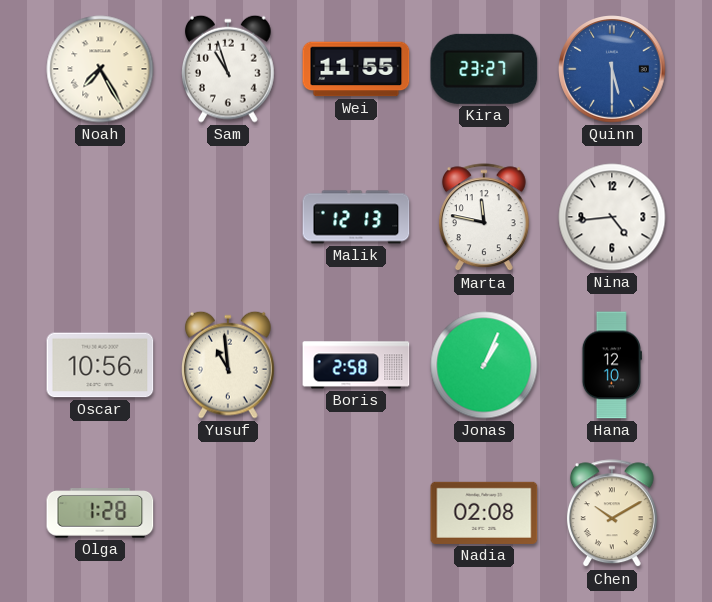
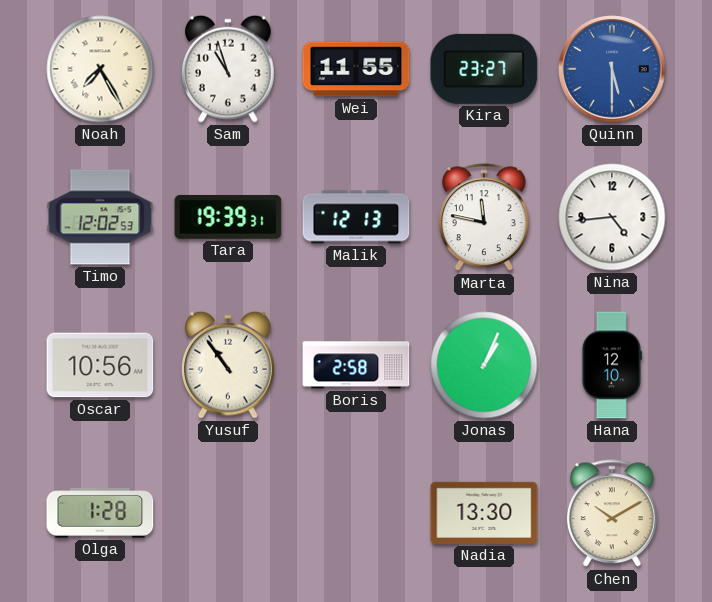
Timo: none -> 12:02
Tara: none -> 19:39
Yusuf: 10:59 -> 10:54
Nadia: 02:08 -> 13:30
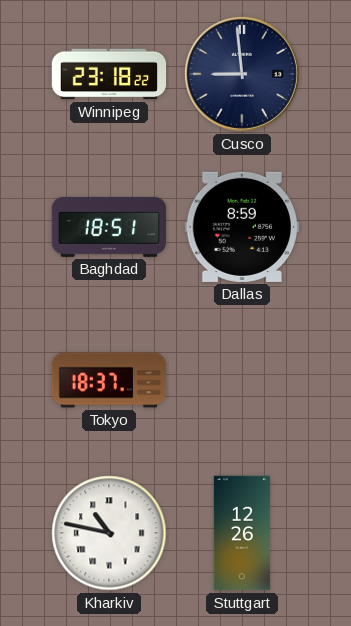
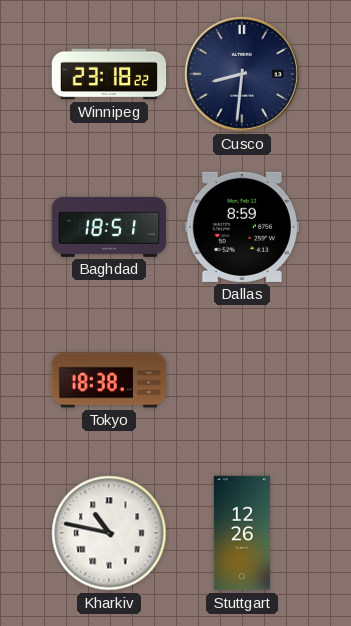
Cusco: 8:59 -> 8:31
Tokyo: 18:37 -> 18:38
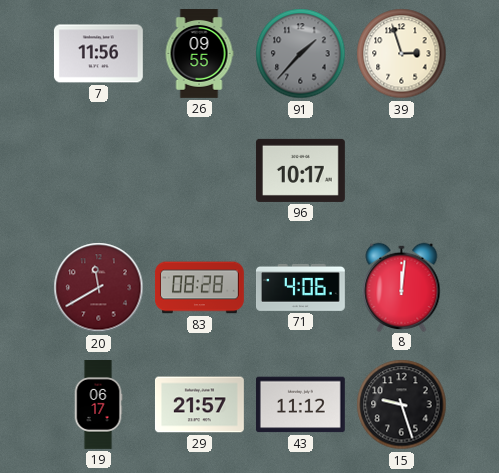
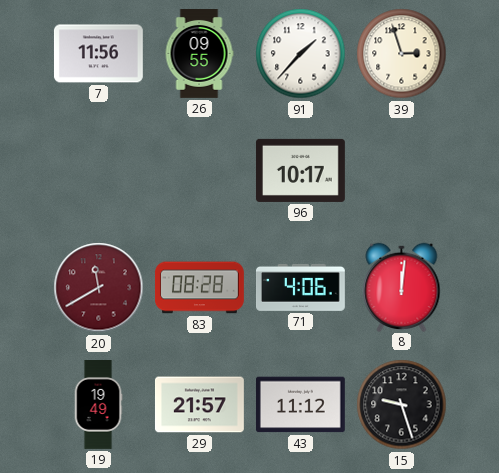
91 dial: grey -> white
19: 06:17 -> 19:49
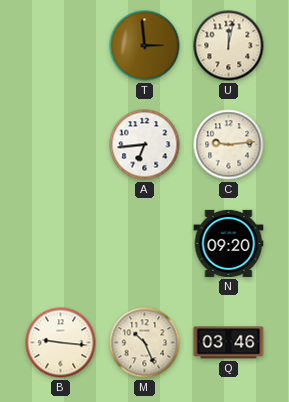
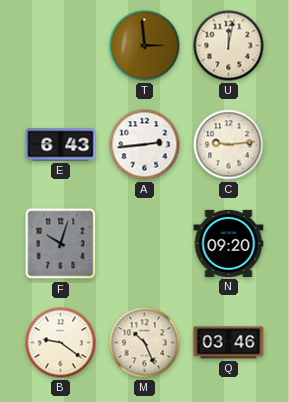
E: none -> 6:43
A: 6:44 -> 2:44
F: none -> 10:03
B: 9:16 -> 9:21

····················

## [TASK STATEMENT]
Reproduce every line of text from the records above word for word, in the same order, and leave out the pictures.

## [RESULT OF THIS TASK]
Timo: none -> 12:02
Tara: none -> 19:39
Yusuf: 10:59 -> 10:54
Nadia: 02:08 -> 13:30
Cusco: 8:59 -> 8:31
Tokyo: 18:37 -> 18:38
91 dial: grey -> white
19: 06:17 -> 19:49
E: none -> 6:43
A: 6:44 -> 2:44
F: none -> 10:03
B: 9:16 -> 9:21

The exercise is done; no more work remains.